EXERCISE GOAL
Set down exactly the lines below, from the one containing "camera: 25 degrees left, 0 degrees up" through the final line, and include no others.

AVAILABLE RECORDS
== == ==

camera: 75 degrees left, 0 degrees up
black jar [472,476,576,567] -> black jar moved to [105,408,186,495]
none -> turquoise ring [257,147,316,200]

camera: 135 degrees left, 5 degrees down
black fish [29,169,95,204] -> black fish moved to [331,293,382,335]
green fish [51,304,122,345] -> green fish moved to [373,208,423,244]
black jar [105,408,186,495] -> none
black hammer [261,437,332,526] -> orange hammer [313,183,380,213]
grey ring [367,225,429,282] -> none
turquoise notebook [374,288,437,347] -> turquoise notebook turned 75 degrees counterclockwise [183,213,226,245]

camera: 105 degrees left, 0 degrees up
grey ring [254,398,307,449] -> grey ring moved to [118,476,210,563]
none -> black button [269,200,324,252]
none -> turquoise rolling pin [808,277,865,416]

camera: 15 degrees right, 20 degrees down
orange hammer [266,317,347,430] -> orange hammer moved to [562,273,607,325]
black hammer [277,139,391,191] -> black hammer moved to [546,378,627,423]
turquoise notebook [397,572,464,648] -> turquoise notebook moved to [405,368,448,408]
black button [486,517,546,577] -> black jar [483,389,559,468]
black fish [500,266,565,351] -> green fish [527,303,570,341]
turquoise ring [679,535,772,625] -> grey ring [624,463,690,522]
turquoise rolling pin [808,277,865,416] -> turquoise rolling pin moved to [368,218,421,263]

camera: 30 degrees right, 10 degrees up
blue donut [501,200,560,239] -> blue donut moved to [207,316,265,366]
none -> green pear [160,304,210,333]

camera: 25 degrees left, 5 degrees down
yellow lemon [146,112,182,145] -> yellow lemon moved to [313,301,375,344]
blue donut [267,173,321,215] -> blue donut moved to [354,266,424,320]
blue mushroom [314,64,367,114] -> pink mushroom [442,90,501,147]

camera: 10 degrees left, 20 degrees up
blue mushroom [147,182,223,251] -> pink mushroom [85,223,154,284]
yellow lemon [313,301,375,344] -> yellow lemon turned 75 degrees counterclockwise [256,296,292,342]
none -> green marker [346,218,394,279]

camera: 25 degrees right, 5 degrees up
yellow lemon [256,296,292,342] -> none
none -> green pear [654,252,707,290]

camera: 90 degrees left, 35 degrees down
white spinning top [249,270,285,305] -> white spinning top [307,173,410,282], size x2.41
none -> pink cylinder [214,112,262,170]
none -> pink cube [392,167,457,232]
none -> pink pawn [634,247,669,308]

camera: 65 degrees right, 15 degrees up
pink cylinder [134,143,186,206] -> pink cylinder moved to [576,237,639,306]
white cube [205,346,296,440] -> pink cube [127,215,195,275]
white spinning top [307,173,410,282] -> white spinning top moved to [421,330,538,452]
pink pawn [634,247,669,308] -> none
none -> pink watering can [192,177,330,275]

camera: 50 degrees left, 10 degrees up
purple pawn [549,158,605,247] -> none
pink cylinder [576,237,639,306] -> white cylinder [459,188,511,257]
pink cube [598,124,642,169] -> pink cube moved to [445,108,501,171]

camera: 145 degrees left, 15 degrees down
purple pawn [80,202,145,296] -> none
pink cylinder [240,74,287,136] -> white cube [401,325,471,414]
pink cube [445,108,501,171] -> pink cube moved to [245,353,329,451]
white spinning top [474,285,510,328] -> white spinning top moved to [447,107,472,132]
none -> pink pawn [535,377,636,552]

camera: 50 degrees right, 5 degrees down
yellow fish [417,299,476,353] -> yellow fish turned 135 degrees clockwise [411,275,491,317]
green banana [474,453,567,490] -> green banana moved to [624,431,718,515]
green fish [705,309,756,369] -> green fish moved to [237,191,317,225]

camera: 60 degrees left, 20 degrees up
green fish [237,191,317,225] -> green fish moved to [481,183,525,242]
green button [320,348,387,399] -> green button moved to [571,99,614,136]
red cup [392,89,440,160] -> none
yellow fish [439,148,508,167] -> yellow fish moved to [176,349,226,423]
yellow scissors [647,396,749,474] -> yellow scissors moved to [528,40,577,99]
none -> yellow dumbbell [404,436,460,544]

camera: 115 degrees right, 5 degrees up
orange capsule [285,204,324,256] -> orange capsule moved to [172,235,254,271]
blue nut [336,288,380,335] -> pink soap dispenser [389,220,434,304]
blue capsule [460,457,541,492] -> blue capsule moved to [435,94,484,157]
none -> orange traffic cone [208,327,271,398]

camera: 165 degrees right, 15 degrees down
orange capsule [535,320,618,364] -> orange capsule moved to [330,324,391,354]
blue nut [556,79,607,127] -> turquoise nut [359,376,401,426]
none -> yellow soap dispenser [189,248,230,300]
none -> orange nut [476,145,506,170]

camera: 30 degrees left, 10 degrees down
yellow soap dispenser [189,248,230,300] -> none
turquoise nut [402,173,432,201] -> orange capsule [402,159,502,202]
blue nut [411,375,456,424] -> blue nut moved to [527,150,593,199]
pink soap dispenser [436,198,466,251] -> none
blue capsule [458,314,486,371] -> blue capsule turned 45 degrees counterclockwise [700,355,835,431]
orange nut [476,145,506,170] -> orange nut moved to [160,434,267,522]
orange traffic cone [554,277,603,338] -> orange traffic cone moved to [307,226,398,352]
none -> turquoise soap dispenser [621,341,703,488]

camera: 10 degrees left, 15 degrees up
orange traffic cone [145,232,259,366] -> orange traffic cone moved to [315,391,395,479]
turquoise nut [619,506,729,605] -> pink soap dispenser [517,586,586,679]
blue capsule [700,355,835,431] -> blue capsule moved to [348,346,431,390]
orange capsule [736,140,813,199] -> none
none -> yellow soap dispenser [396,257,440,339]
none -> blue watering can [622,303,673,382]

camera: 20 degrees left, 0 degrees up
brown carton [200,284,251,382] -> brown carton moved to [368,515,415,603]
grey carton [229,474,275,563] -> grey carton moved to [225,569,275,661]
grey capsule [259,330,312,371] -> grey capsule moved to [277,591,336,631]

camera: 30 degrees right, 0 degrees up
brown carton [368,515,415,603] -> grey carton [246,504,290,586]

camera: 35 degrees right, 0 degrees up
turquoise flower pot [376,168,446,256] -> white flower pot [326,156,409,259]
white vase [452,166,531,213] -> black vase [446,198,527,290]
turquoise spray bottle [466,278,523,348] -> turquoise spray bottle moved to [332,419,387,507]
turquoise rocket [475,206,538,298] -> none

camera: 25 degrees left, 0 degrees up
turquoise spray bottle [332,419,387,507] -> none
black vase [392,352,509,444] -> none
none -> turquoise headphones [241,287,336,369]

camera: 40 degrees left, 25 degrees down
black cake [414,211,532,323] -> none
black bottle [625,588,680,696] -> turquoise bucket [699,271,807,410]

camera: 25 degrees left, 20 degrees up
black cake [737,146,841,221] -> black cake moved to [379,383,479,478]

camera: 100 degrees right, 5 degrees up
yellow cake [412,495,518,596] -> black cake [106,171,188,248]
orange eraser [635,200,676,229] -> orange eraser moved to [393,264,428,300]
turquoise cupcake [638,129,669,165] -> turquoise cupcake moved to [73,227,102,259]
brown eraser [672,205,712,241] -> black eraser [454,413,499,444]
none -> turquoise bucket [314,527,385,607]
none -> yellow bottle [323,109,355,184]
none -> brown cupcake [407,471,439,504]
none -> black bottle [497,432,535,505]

== == ==

TASK RESULT
camera: 25 degrees left, 0 degrees up
turquoise spray bottle [332,419,387,507] -> none
black vase [392,352,509,444] -> none
none -> turquoise headphones [241,287,336,369]

camera: 40 degrees left, 25 degrees down
black cake [414,211,532,323] -> none
black bottle [625,588,680,696] -> turquoise bucket [699,271,807,410]

camera: 25 degrees left, 20 degrees up
black cake [737,146,841,221] -> black cake moved to [379,383,479,478]

camera: 100 degrees right, 5 degrees up
yellow cake [412,495,518,596] -> black cake [106,171,188,248]
orange eraser [635,200,676,229] -> orange eraser moved to [393,264,428,300]
turquoise cupcake [638,129,669,165] -> turquoise cupcake moved to [73,227,102,259]
brown eraser [672,205,712,241] -> black eraser [454,413,499,444]
none -> turquoise bucket [314,527,385,607]
none -> yellow bottle [323,109,355,184]
none -> brown cupcake [407,471,439,504]
none -> black bottle [497,432,535,505]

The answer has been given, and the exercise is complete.